• **TRY IT**
What needs transcribing is the line with "(462, 275) = (354, 312): red" and every line after it to the end of the records, exactly and alone, with no pictures.

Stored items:
****************

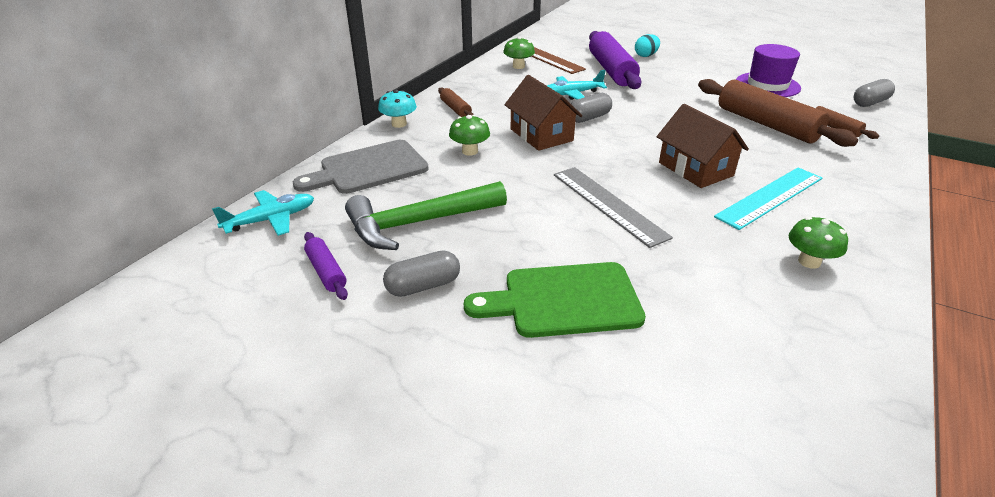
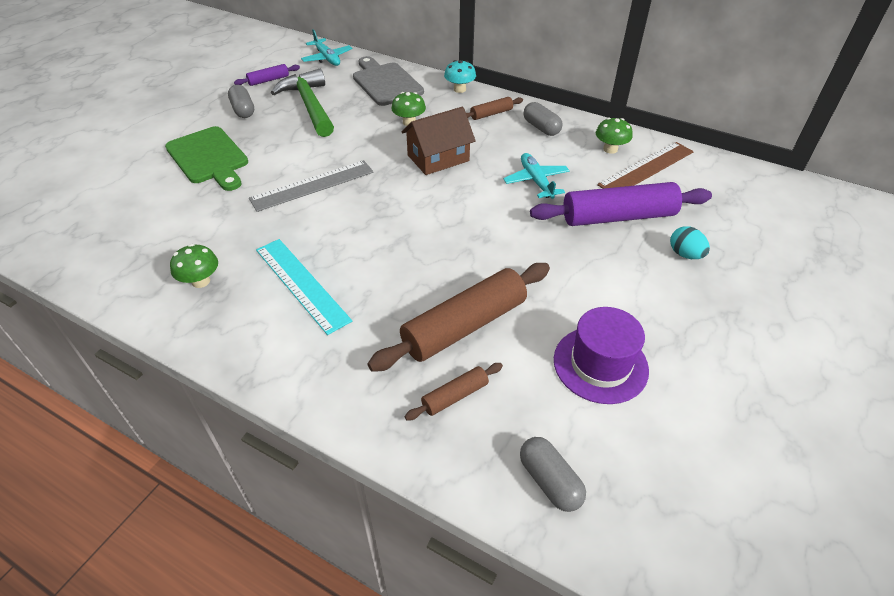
camera: 90 degrees right, 10 degrees up
(563, 300) = (209, 158): green cutting board -> green cutting board turned 150 degrees clockwise
(589, 118) = (476, 188): grey capsule -> grey capsule (541, 128)
(695, 169) = (362, 244): brown house -> none

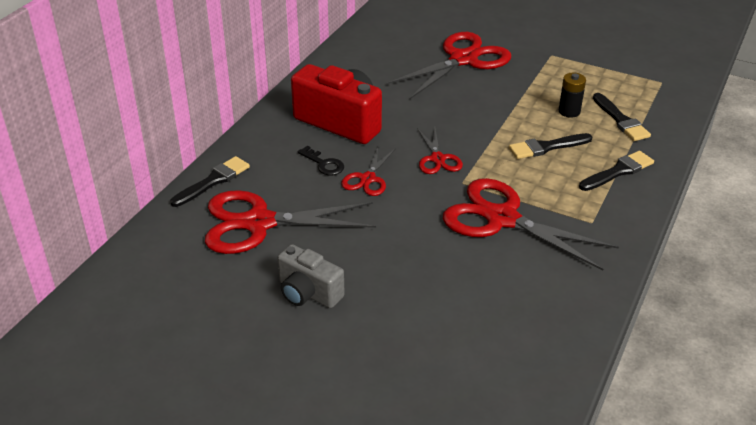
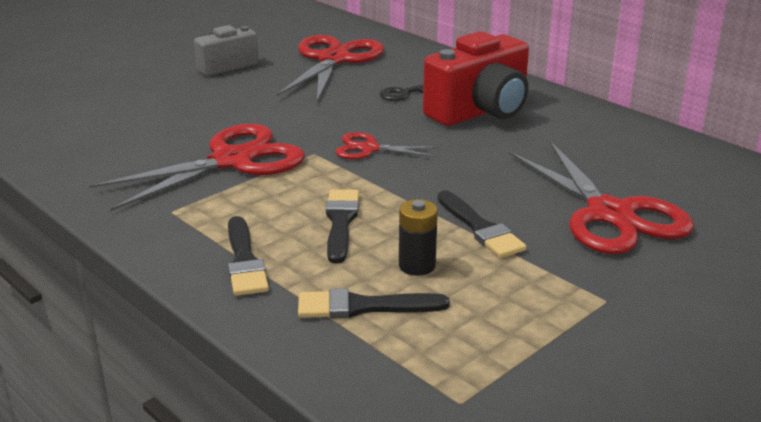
camera: 110 degrees right, 10 degrees down
(213, 181) = (411, 50): black brush -> black brush (480, 228)
(368, 179) = (361, 109): red scissors -> none

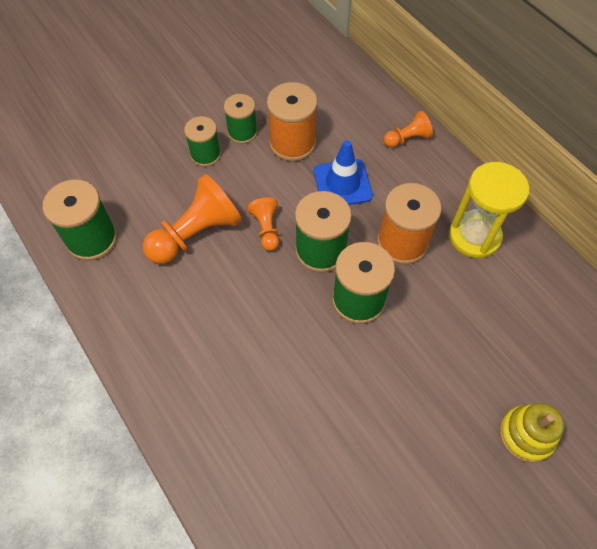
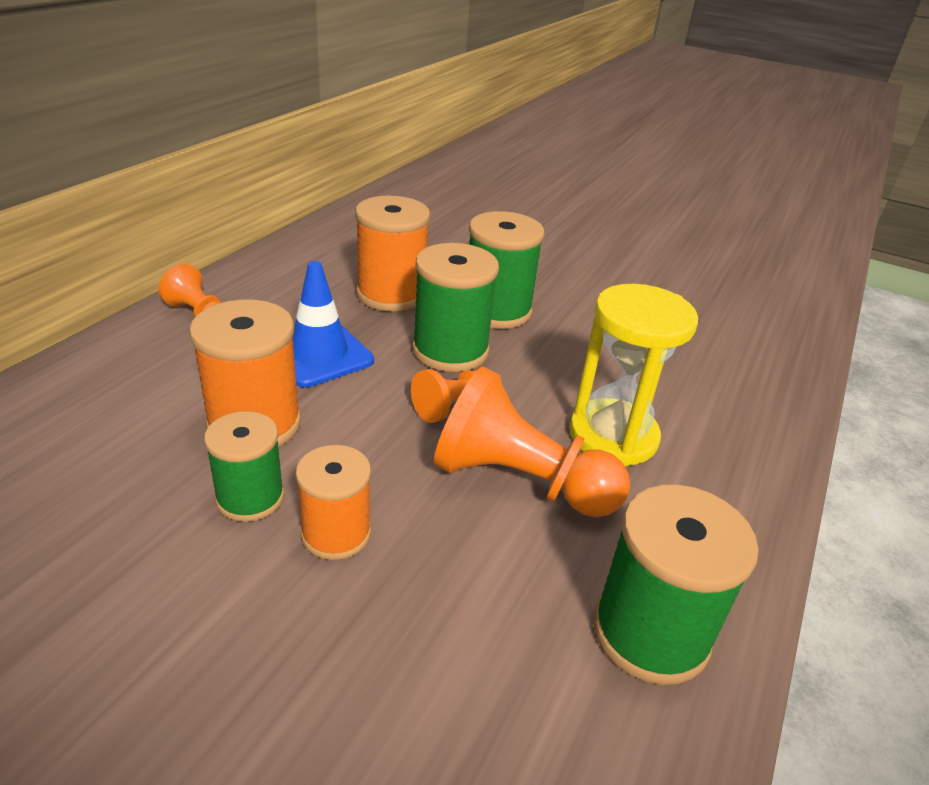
camera: 120 degrees left, 25 degrees down
(205, 155) = (336, 534): green spool -> orange spool
(474, 236) = (348, 252): yellow hourglass -> yellow hourglass (613, 436)
(526, 434) = (546, 215): yellow stacking toy -> none

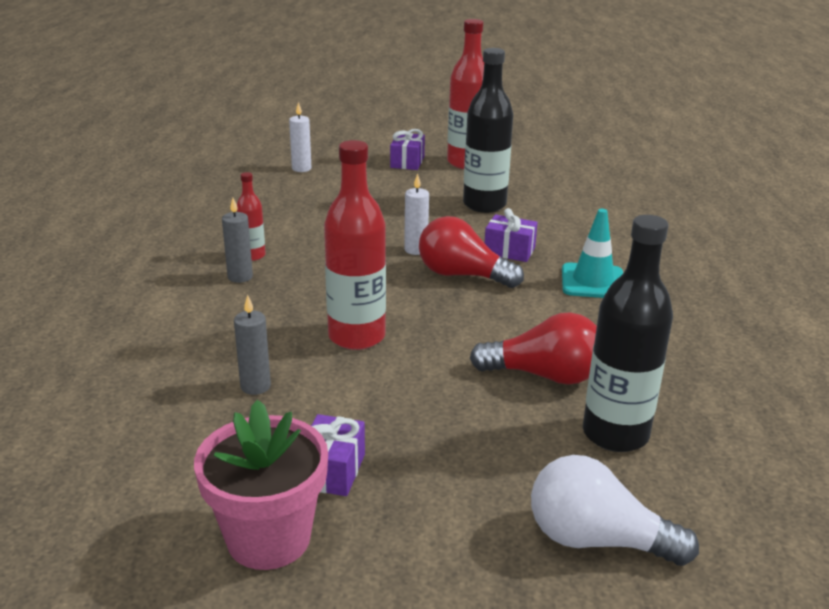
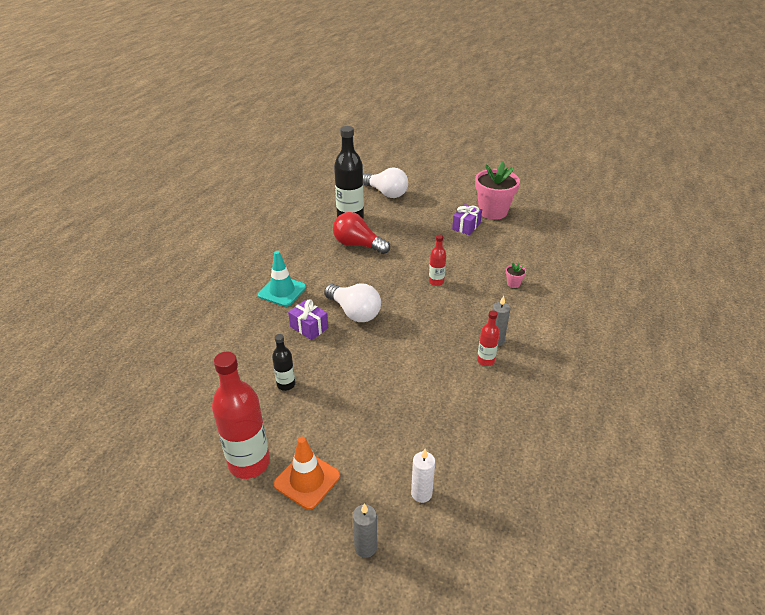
camera: 160 degrees left, 10 degrees up
(212, 358) = (513, 283): none -> pink flower pot
(255, 386) = (492, 265): grey candle -> grey candle (365, 547)
(356, 336) = (436, 282): red bottle -> red bottle, size x0.50
(407, 162) = (307, 480): purple gift -> orange traffic cone
(416, 250) = (370, 342): white candle -> none
(462, 275) = (354, 312): red light bulb -> white light bulb
(484, 205) = (286, 384): black bottle -> black bottle, size x0.50

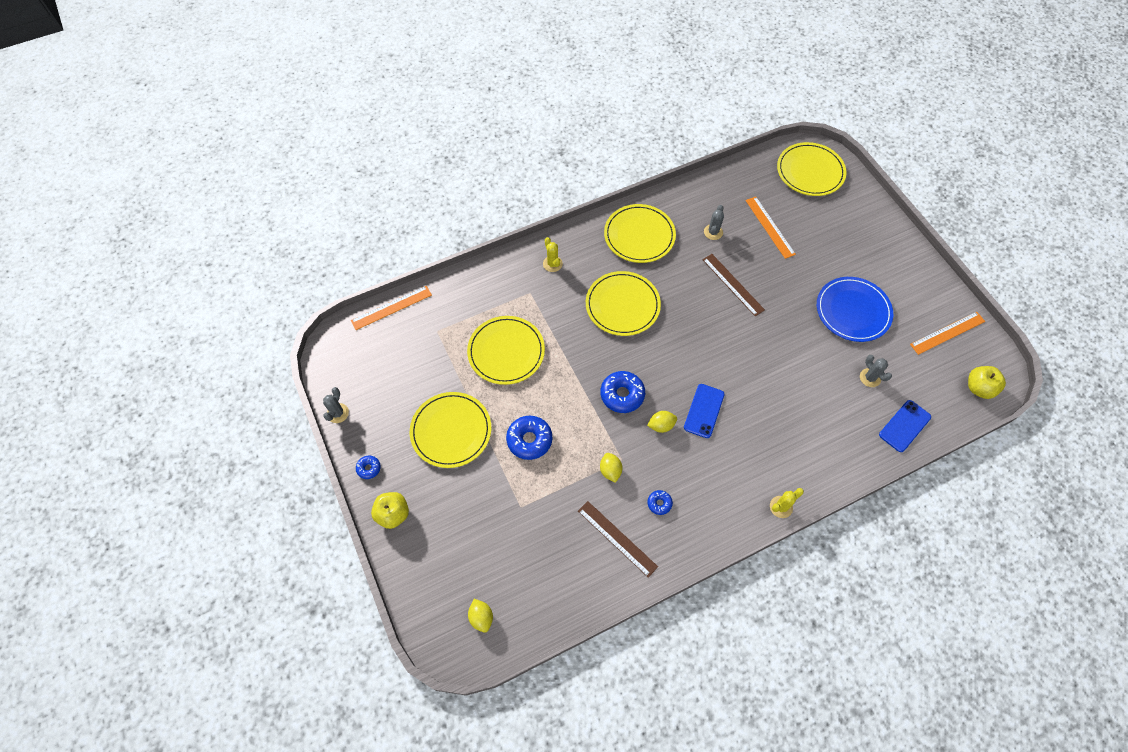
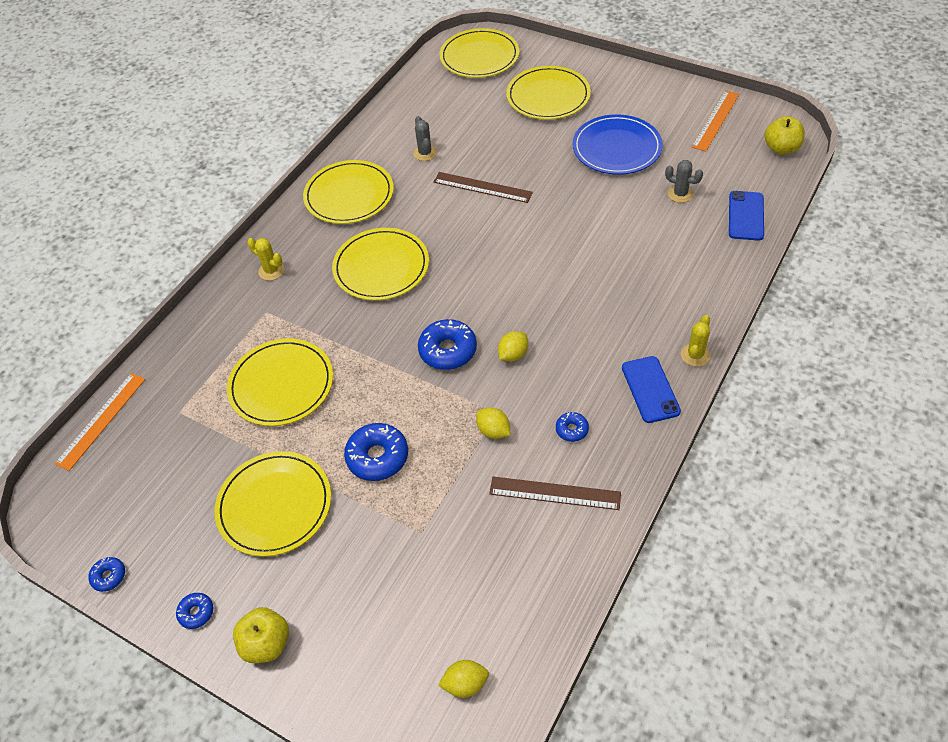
camera: 30 degrees left, 10 degrees down
(338, 413) = (109, 576): grey cactus -> blue donut
(481, 617) = (465, 684): yellow lemon -> yellow lemon turned 45 degrees counterclockwise
(704, 411) = (546, 315): blue phone -> blue phone (650, 389)
(770, 227) = (478, 120): orange ruler -> none
(835, 236) = (548, 96): none -> yellow plate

****************

• **TASK RESPONSE**
(462, 275) = (354, 312): red light bulb -> white light bulb
(484, 205) = (286, 384): black bottle -> black bottle, size x0.50

camera: 30 degrees left, 10 degrees down
(338, 413) = (109, 576): grey cactus -> blue donut
(481, 617) = (465, 684): yellow lemon -> yellow lemon turned 45 degrees counterclockwise
(704, 411) = (546, 315): blue phone -> blue phone (650, 389)
(770, 227) = (478, 120): orange ruler -> none
(835, 236) = (548, 96): none -> yellow plate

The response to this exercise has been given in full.